### Source data ###

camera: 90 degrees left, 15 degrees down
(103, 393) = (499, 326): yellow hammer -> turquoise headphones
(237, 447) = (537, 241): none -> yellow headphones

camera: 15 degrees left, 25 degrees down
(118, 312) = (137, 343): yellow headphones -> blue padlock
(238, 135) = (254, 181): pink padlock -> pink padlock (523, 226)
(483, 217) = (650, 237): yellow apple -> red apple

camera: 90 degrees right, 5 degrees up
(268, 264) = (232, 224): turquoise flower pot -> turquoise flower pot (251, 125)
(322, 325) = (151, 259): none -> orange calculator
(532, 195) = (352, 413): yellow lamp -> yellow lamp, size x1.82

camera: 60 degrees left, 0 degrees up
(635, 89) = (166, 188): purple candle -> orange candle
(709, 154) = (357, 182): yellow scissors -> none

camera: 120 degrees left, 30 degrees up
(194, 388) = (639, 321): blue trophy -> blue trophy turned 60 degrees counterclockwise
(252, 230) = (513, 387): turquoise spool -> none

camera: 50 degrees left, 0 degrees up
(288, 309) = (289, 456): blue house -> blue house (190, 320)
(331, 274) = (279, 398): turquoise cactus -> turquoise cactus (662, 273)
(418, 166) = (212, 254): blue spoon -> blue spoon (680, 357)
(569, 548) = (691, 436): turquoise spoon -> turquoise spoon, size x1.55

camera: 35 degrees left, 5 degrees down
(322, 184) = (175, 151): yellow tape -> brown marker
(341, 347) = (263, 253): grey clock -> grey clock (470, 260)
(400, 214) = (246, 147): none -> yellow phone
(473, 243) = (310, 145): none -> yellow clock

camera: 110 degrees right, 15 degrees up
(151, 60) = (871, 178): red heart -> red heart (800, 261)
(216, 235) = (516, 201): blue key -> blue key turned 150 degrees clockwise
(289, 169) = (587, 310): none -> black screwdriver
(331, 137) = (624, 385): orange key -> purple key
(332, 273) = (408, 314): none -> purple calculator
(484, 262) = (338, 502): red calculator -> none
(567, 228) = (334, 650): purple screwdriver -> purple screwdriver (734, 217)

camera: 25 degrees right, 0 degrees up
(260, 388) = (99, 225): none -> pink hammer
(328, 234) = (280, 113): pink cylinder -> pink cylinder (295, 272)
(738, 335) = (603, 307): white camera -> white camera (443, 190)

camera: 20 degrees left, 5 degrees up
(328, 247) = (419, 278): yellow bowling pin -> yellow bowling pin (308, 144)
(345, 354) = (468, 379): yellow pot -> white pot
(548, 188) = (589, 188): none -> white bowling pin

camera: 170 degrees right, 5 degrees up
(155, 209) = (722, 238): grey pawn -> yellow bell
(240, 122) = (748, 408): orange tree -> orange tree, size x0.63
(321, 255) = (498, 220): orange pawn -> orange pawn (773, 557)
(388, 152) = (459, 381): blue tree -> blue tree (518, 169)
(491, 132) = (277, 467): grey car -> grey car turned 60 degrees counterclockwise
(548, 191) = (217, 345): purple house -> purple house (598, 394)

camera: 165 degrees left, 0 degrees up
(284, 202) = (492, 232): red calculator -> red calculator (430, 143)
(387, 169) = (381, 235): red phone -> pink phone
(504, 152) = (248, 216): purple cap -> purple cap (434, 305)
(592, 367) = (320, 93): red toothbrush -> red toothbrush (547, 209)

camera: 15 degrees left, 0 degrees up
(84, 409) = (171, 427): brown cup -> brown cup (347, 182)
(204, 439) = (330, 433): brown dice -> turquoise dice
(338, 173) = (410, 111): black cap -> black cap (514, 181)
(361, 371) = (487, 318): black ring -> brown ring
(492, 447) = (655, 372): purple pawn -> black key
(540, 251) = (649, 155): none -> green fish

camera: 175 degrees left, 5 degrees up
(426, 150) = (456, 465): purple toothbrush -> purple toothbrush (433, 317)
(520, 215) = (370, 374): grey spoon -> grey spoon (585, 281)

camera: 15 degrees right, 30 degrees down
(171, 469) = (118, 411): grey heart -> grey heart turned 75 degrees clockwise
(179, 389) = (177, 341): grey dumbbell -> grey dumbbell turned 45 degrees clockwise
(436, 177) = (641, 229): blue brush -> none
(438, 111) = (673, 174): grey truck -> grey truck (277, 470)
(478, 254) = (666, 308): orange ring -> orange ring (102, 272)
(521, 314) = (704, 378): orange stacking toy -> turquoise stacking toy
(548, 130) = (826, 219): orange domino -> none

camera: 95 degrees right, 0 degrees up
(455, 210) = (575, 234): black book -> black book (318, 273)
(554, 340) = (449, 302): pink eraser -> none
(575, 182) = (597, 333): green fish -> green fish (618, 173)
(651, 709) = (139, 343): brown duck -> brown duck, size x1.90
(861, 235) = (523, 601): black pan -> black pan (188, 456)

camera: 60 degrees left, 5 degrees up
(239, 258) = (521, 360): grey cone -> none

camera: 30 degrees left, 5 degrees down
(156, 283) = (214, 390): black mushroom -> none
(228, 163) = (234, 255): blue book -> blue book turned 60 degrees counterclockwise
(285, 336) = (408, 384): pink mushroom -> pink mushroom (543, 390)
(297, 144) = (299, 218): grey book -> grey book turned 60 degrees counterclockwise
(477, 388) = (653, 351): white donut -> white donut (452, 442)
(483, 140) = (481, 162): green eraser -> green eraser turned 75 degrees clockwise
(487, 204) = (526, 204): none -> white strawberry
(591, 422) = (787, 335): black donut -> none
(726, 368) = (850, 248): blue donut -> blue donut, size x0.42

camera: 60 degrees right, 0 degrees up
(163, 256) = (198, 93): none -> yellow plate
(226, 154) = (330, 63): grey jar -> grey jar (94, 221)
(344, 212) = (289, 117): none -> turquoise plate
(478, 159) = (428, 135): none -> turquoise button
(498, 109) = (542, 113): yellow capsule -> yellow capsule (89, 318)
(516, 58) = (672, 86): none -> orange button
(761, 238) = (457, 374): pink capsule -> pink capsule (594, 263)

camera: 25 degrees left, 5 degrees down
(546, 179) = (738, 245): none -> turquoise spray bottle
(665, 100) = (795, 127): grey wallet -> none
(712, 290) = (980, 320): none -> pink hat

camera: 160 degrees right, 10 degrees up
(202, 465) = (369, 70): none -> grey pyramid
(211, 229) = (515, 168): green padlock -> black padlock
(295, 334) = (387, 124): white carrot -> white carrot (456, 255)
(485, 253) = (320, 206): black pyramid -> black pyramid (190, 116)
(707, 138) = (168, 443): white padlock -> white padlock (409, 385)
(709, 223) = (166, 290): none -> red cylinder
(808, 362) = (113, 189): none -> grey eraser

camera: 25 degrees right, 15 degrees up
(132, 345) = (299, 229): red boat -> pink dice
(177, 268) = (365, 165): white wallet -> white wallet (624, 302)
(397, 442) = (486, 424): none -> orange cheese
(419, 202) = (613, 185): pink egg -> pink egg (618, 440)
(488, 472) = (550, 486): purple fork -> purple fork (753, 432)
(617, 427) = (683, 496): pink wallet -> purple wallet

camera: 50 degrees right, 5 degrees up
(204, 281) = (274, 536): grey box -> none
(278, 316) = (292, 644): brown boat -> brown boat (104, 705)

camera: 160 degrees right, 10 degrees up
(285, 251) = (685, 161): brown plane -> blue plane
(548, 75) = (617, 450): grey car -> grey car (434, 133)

###

## Requirement
The required output is the full set of entries, reproduced verbatim.

## Response to this task
camera: 90 degrees left, 15 degrees down
(103, 393) = (499, 326): yellow hammer -> turquoise headphones
(237, 447) = (537, 241): none -> yellow headphones

camera: 15 degrees left, 25 degrees down
(118, 312) = (137, 343): yellow headphones -> blue padlock
(238, 135) = (254, 181): pink padlock -> pink padlock (523, 226)
(483, 217) = (650, 237): yellow apple -> red apple

camera: 90 degrees right, 5 degrees up
(268, 264) = (232, 224): turquoise flower pot -> turquoise flower pot (251, 125)
(322, 325) = (151, 259): none -> orange calculator
(532, 195) = (352, 413): yellow lamp -> yellow lamp, size x1.82

camera: 60 degrees left, 0 degrees up
(635, 89) = (166, 188): purple candle -> orange candle
(709, 154) = (357, 182): yellow scissors -> none

camera: 120 degrees left, 30 degrees up
(194, 388) = (639, 321): blue trophy -> blue trophy turned 60 degrees counterclockwise
(252, 230) = (513, 387): turquoise spool -> none

camera: 50 degrees left, 0 degrees up
(288, 309) = (289, 456): blue house -> blue house (190, 320)
(331, 274) = (279, 398): turquoise cactus -> turquoise cactus (662, 273)
(418, 166) = (212, 254): blue spoon -> blue spoon (680, 357)
(569, 548) = (691, 436): turquoise spoon -> turquoise spoon, size x1.55

camera: 35 degrees left, 5 degrees down
(322, 184) = (175, 151): yellow tape -> brown marker
(341, 347) = (263, 253): grey clock -> grey clock (470, 260)
(400, 214) = (246, 147): none -> yellow phone
(473, 243) = (310, 145): none -> yellow clock

camera: 110 degrees right, 15 degrees up
(151, 60) = (871, 178): red heart -> red heart (800, 261)
(216, 235) = (516, 201): blue key -> blue key turned 150 degrees clockwise
(289, 169) = (587, 310): none -> black screwdriver
(331, 137) = (624, 385): orange key -> purple key
(332, 273) = (408, 314): none -> purple calculator
(484, 262) = (338, 502): red calculator -> none
(567, 228) = (334, 650): purple screwdriver -> purple screwdriver (734, 217)

camera: 25 degrees right, 0 degrees up
(260, 388) = (99, 225): none -> pink hammer
(328, 234) = (280, 113): pink cylinder -> pink cylinder (295, 272)
(738, 335) = (603, 307): white camera -> white camera (443, 190)

camera: 20 degrees left, 5 degrees up
(328, 247) = (419, 278): yellow bowling pin -> yellow bowling pin (308, 144)
(345, 354) = (468, 379): yellow pot -> white pot
(548, 188) = (589, 188): none -> white bowling pin

camera: 170 degrees right, 5 degrees up
(155, 209) = (722, 238): grey pawn -> yellow bell
(240, 122) = (748, 408): orange tree -> orange tree, size x0.63
(321, 255) = (498, 220): orange pawn -> orange pawn (773, 557)
(388, 152) = (459, 381): blue tree -> blue tree (518, 169)
(491, 132) = (277, 467): grey car -> grey car turned 60 degrees counterclockwise
(548, 191) = (217, 345): purple house -> purple house (598, 394)

camera: 165 degrees left, 0 degrees up
(284, 202) = (492, 232): red calculator -> red calculator (430, 143)
(387, 169) = (381, 235): red phone -> pink phone
(504, 152) = (248, 216): purple cap -> purple cap (434, 305)
(592, 367) = (320, 93): red toothbrush -> red toothbrush (547, 209)

camera: 15 degrees left, 0 degrees up
(84, 409) = (171, 427): brown cup -> brown cup (347, 182)
(204, 439) = (330, 433): brown dice -> turquoise dice
(338, 173) = (410, 111): black cap -> black cap (514, 181)
(361, 371) = (487, 318): black ring -> brown ring
(492, 447) = (655, 372): purple pawn -> black key
(540, 251) = (649, 155): none -> green fish

camera: 175 degrees left, 5 degrees up
(426, 150) = (456, 465): purple toothbrush -> purple toothbrush (433, 317)
(520, 215) = (370, 374): grey spoon -> grey spoon (585, 281)

camera: 15 degrees right, 30 degrees down
(171, 469) = (118, 411): grey heart -> grey heart turned 75 degrees clockwise
(179, 389) = (177, 341): grey dumbbell -> grey dumbbell turned 45 degrees clockwise
(436, 177) = (641, 229): blue brush -> none
(438, 111) = (673, 174): grey truck -> grey truck (277, 470)
(478, 254) = (666, 308): orange ring -> orange ring (102, 272)
(521, 314) = (704, 378): orange stacking toy -> turquoise stacking toy
(548, 130) = (826, 219): orange domino -> none

camera: 95 degrees right, 0 degrees up
(455, 210) = (575, 234): black book -> black book (318, 273)
(554, 340) = (449, 302): pink eraser -> none
(575, 182) = (597, 333): green fish -> green fish (618, 173)
(651, 709) = (139, 343): brown duck -> brown duck, size x1.90
(861, 235) = (523, 601): black pan -> black pan (188, 456)

camera: 60 degrees left, 5 degrees up
(239, 258) = (521, 360): grey cone -> none

camera: 30 degrees left, 5 degrees down
(156, 283) = (214, 390): black mushroom -> none
(228, 163) = (234, 255): blue book -> blue book turned 60 degrees counterclockwise
(285, 336) = (408, 384): pink mushroom -> pink mushroom (543, 390)
(297, 144) = (299, 218): grey book -> grey book turned 60 degrees counterclockwise
(477, 388) = (653, 351): white donut -> white donut (452, 442)
(483, 140) = (481, 162): green eraser -> green eraser turned 75 degrees clockwise
(487, 204) = (526, 204): none -> white strawberry
(591, 422) = (787, 335): black donut -> none
(726, 368) = (850, 248): blue donut -> blue donut, size x0.42

camera: 60 degrees right, 0 degrees up
(163, 256) = (198, 93): none -> yellow plate
(226, 154) = (330, 63): grey jar -> grey jar (94, 221)
(344, 212) = (289, 117): none -> turquoise plate
(478, 159) = (428, 135): none -> turquoise button
(498, 109) = (542, 113): yellow capsule -> yellow capsule (89, 318)
(516, 58) = (672, 86): none -> orange button
(761, 238) = (457, 374): pink capsule -> pink capsule (594, 263)

camera: 25 degrees left, 5 degrees down
(546, 179) = (738, 245): none -> turquoise spray bottle
(665, 100) = (795, 127): grey wallet -> none
(712, 290) = (980, 320): none -> pink hat

camera: 160 degrees right, 10 degrees up
(202, 465) = (369, 70): none -> grey pyramid
(211, 229) = (515, 168): green padlock -> black padlock
(295, 334) = (387, 124): white carrot -> white carrot (456, 255)
(485, 253) = (320, 206): black pyramid -> black pyramid (190, 116)
(707, 138) = (168, 443): white padlock -> white padlock (409, 385)
(709, 223) = (166, 290): none -> red cylinder
(808, 362) = (113, 189): none -> grey eraser

camera: 25 degrees right, 15 degrees up
(132, 345) = (299, 229): red boat -> pink dice
(177, 268) = (365, 165): white wallet -> white wallet (624, 302)
(397, 442) = (486, 424): none -> orange cheese
(419, 202) = (613, 185): pink egg -> pink egg (618, 440)
(488, 472) = (550, 486): purple fork -> purple fork (753, 432)
(617, 427) = (683, 496): pink wallet -> purple wallet

camera: 50 degrees right, 5 degrees up
(204, 281) = (274, 536): grey box -> none
(278, 316) = (292, 644): brown boat -> brown boat (104, 705)

camera: 160 degrees right, 10 degrees up
(285, 251) = (685, 161): brown plane -> blue plane
(548, 75) = (617, 450): grey car -> grey car (434, 133)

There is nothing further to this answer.